== Given entries ==
----------

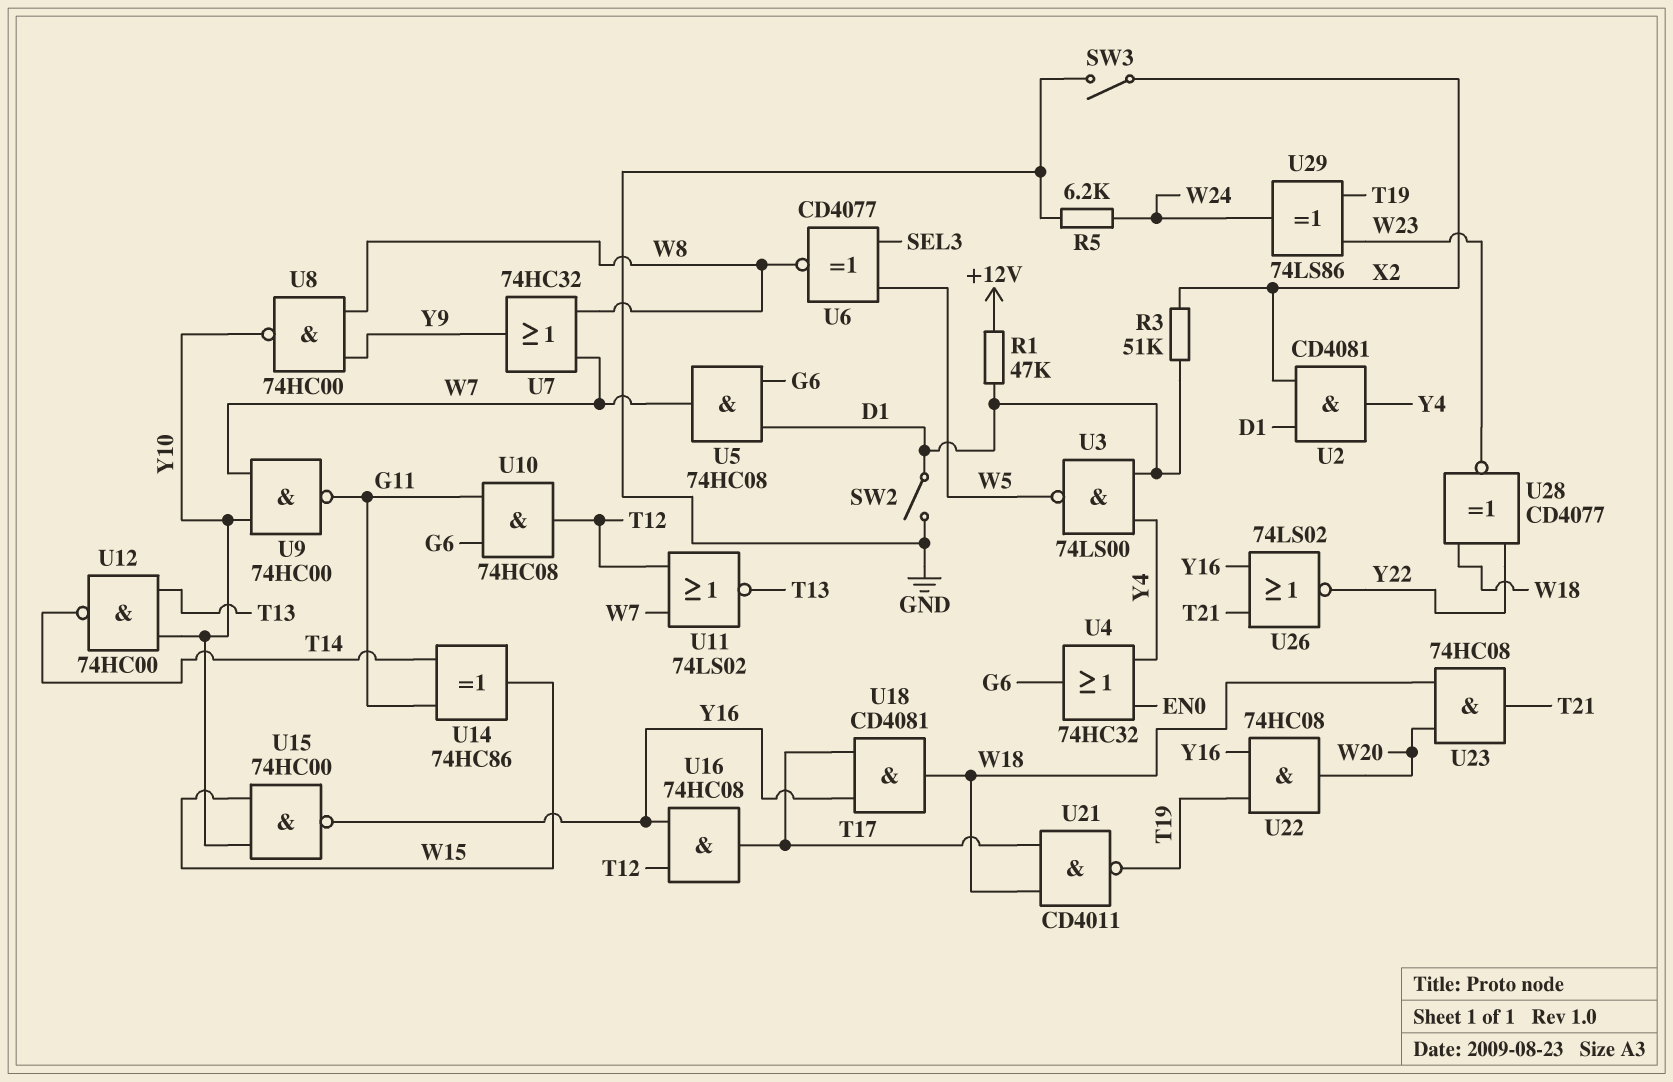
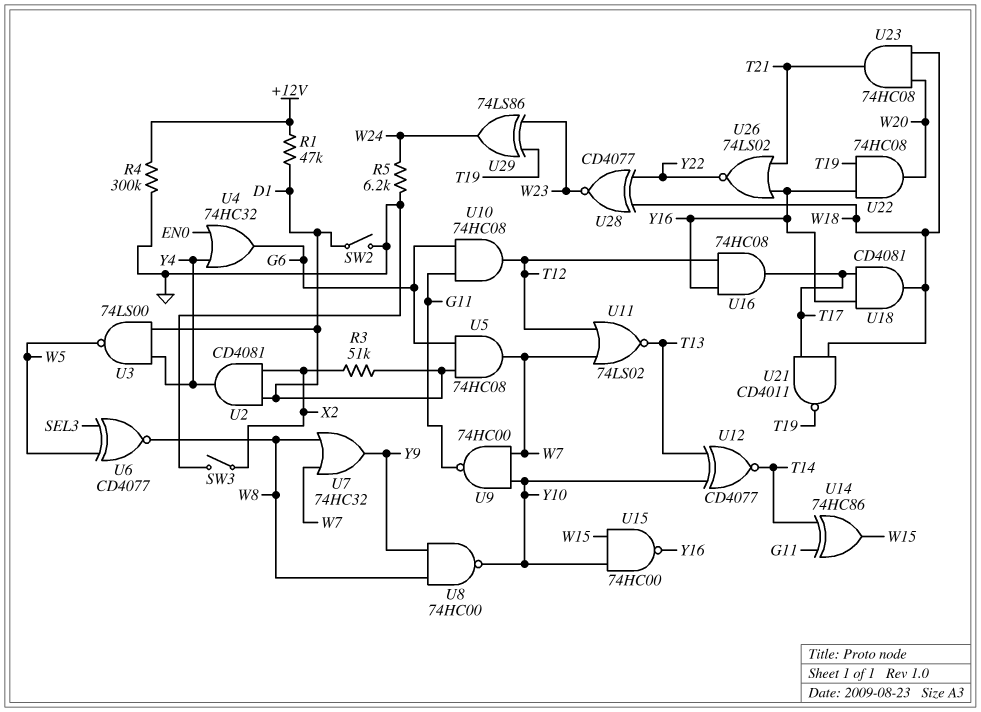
R4: none -> 300k (+12V, GND)
U12: NAND 74HC00 (in T13, in Y10, out T14) -> XNOR CD4077 (in T13, in Y10, out T14)

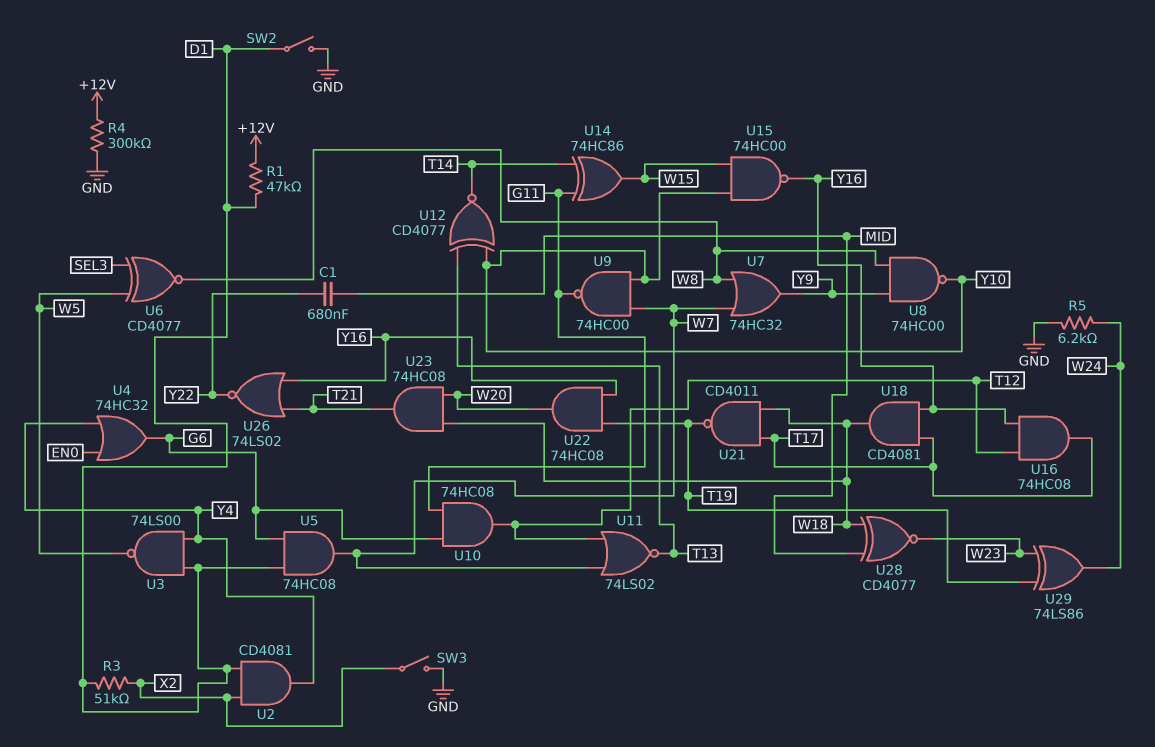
C1: none -> 680nF (MID, Y22)
U28: XNOR CD4077 (in W18, in Y22, out W23) -> XNOR CD4077 (in MID, in W18, out W23)

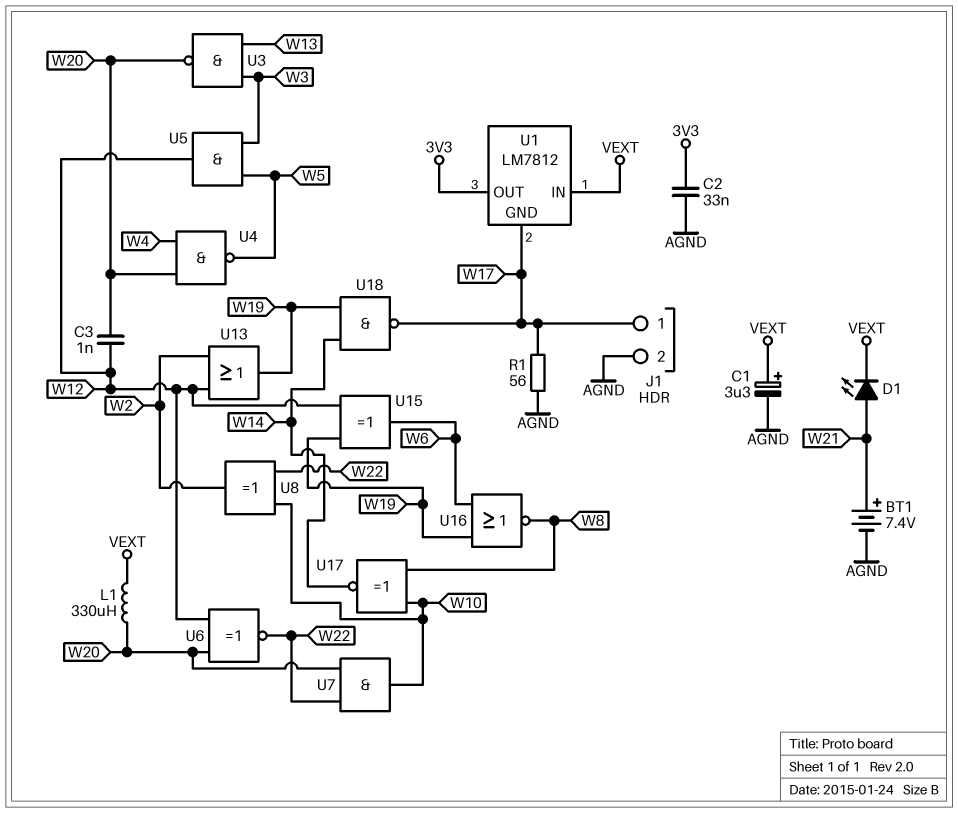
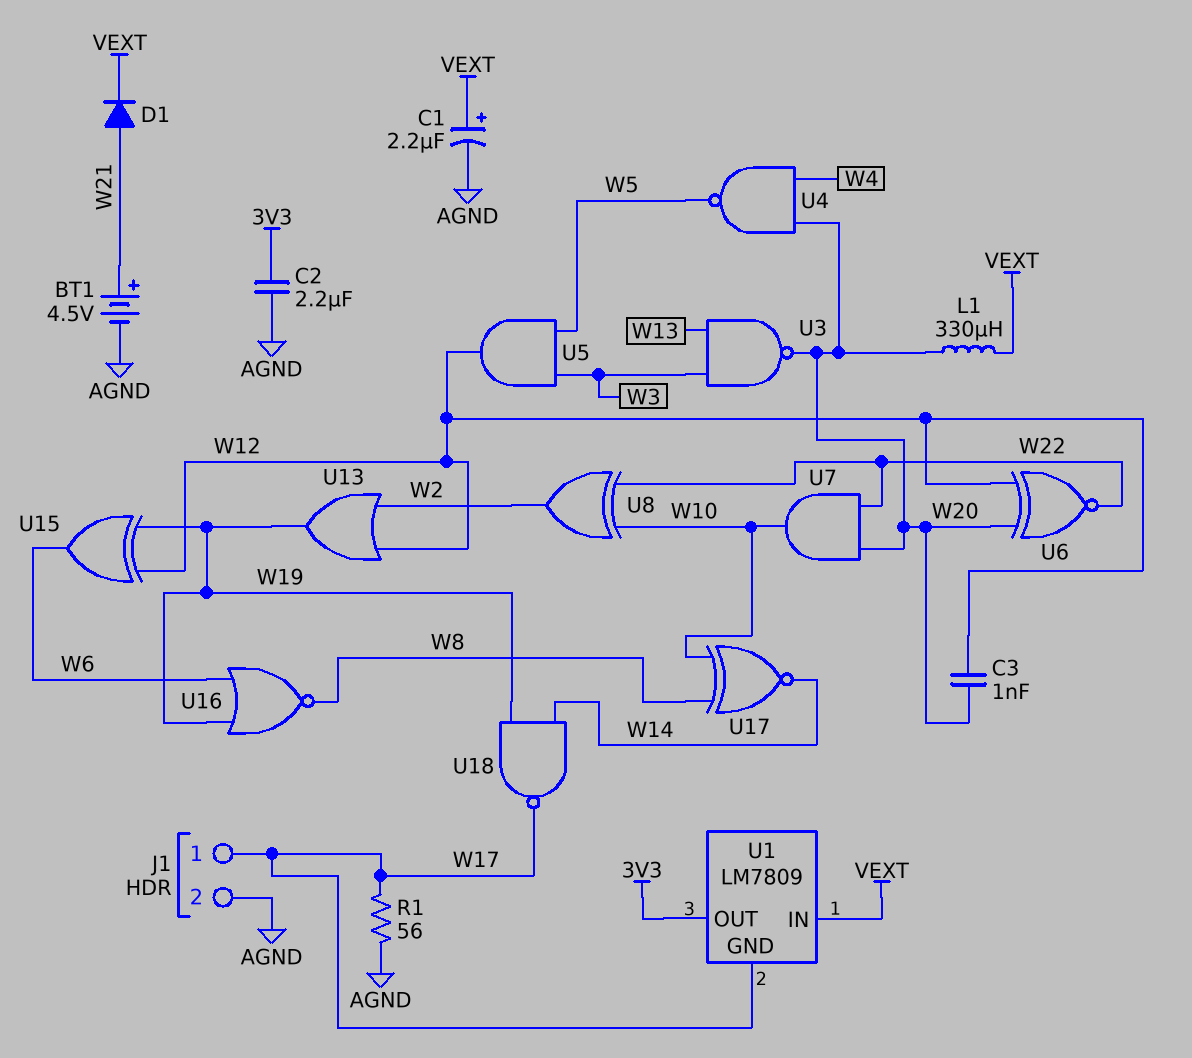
BT1: 7.4V (plus W21, minus AGND) -> 4.5V (plus W21, minus AGND)
C1: 3.3uF (plus VEXT, minus AGND) -> 2.2uF (plus VEXT, minus AGND)
C2: 33nF (3V3, AGND) -> 2.2uF (3V3, AGND)
D1: LED (A W21, K VEXT) -> diode (A W21, K VEXT)
U1: LM7812 -> LM7809

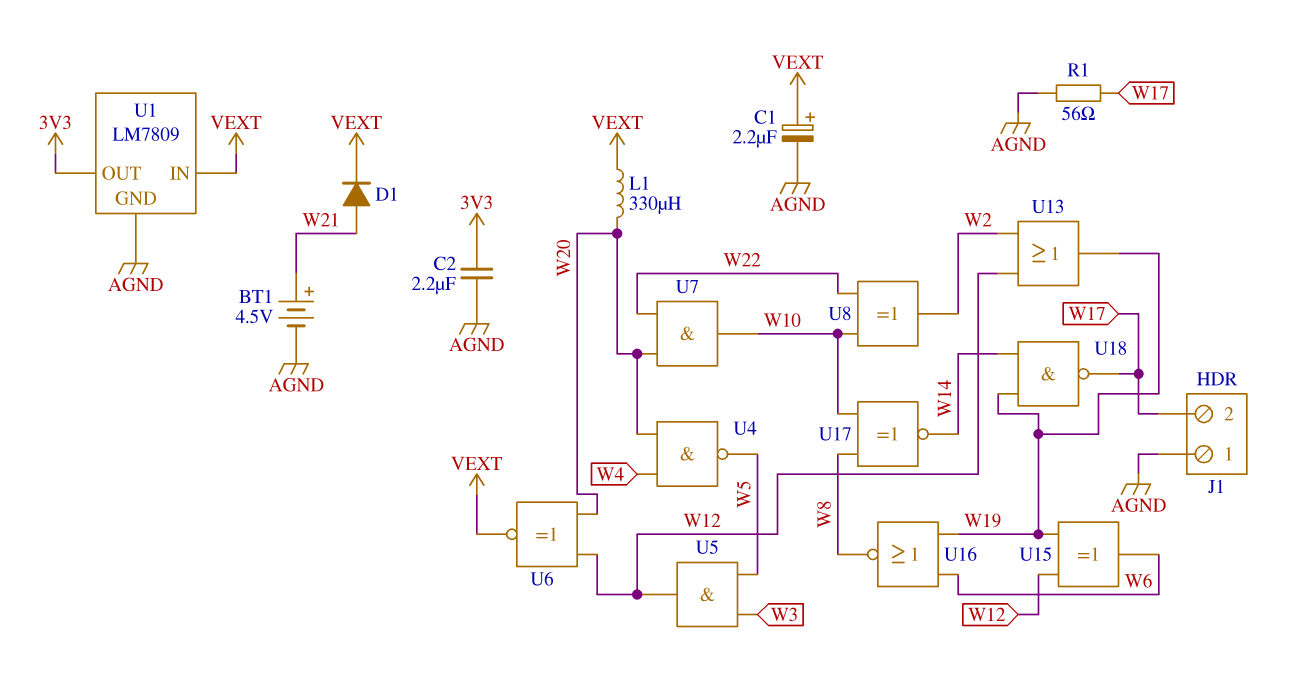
C3: 1nF (W12, W20) -> none
J1 pin 1: W17 -> AGND
J1 pin 2: AGND -> W17
U1 pin GND: W17 -> AGND
U3: NAND (in W3, in W13, out W20) -> none
U6: XNOR (in W12, in W20, out W22) -> XNOR (in W12, in W20, out VEXT)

----------

== Directions for this task ==
What's needed is every line above, retyped exactly and free of pictures.

== Output for this exercise ==
R4: none -> 300k (+12V, GND)
U12: NAND 74HC00 (in T13, in Y10, out T14) -> XNOR CD4077 (in T13, in Y10, out T14)

C1: none -> 680nF (MID, Y22)
U28: XNOR CD4077 (in W18, in Y22, out W23) -> XNOR CD4077 (in MID, in W18, out W23)

BT1: 7.4V (plus W21, minus AGND) -> 4.5V (plus W21, minus AGND)
C1: 3.3uF (plus VEXT, minus AGND) -> 2.2uF (plus VEXT, minus AGND)
C2: 33nF (3V3, AGND) -> 2.2uF (3V3, AGND)
D1: LED (A W21, K VEXT) -> diode (A W21, K VEXT)
U1: LM7812 -> LM7809

C3: 1nF (W12, W20) -> none
J1 pin 1: W17 -> AGND
J1 pin 2: AGND -> W17
U1 pin GND: W17 -> AGND
U3: NAND (in W3, in W13, out W20) -> none
U6: XNOR (in W12, in W20, out W22) -> XNOR (in W12, in W20, out VEXT)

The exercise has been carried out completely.